_Exercise inputs_:
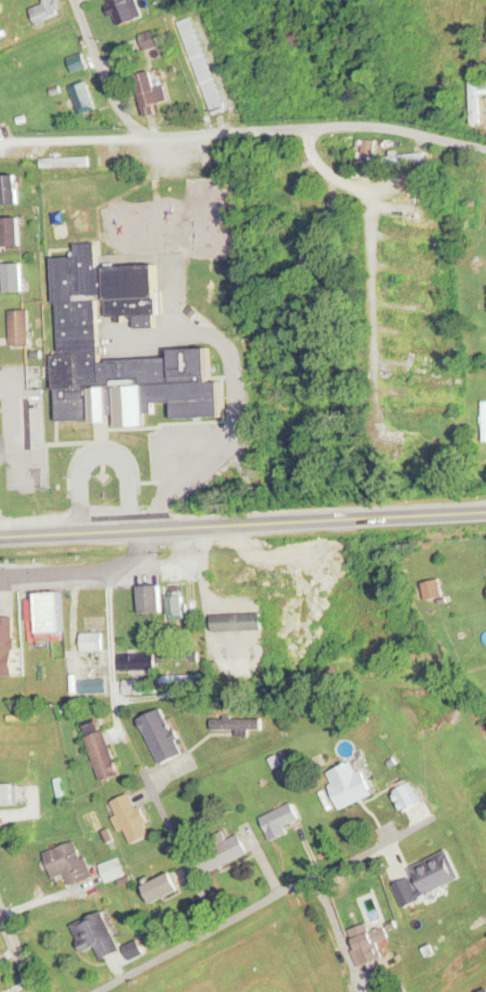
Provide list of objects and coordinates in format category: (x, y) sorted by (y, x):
building: (125, 10)
building: (46, 11)
building: (297, 41)
building: (78, 62)
building: (202, 64)
road: (110, 68)
building: (151, 92)
building: (83, 98)
building: (476, 101)
road: (243, 131)
building: (369, 148)
building: (394, 153)
building: (192, 157)
building: (11, 189)
building: (293, 191)
building: (409, 195)
building: (415, 220)
building: (14, 232)
building: (427, 254)
building: (308, 258)
road: (375, 261)
building: (15, 278)
building: (427, 319)
building: (20, 327)
building: (97, 339)
building: (435, 351)
building: (433, 379)
building: (428, 408)
building: (484, 421)
building: (431, 443)
building: (481, 457)
road: (243, 526)
road: (80, 572)
building: (153, 599)
building: (180, 608)
building: (35, 620)
building: (239, 622)
building: (177, 655)
building: (138, 662)
building: (11, 663)
building: (140, 687)
building: (21, 713)
building: (238, 725)
building: (162, 736)
building: (104, 756)
building: (350, 785)
building: (8, 795)
building: (406, 798)
building: (132, 819)
building: (281, 821)
building: (222, 853)
road: (185, 856)
building: (68, 862)
building: (113, 869)
building: (435, 874)
building: (163, 888)
road: (253, 909)
road: (333, 921)
building: (97, 935)
building: (368, 944)
road: (16, 958)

_What needs to be done_:
Reproduce every line from the entries that holds the word "road".

_Output for this task_:
road: (110, 68)
road: (243, 131)
road: (375, 261)
road: (243, 526)
road: (80, 572)
road: (185, 856)
road: (253, 909)
road: (333, 921)
road: (16, 958)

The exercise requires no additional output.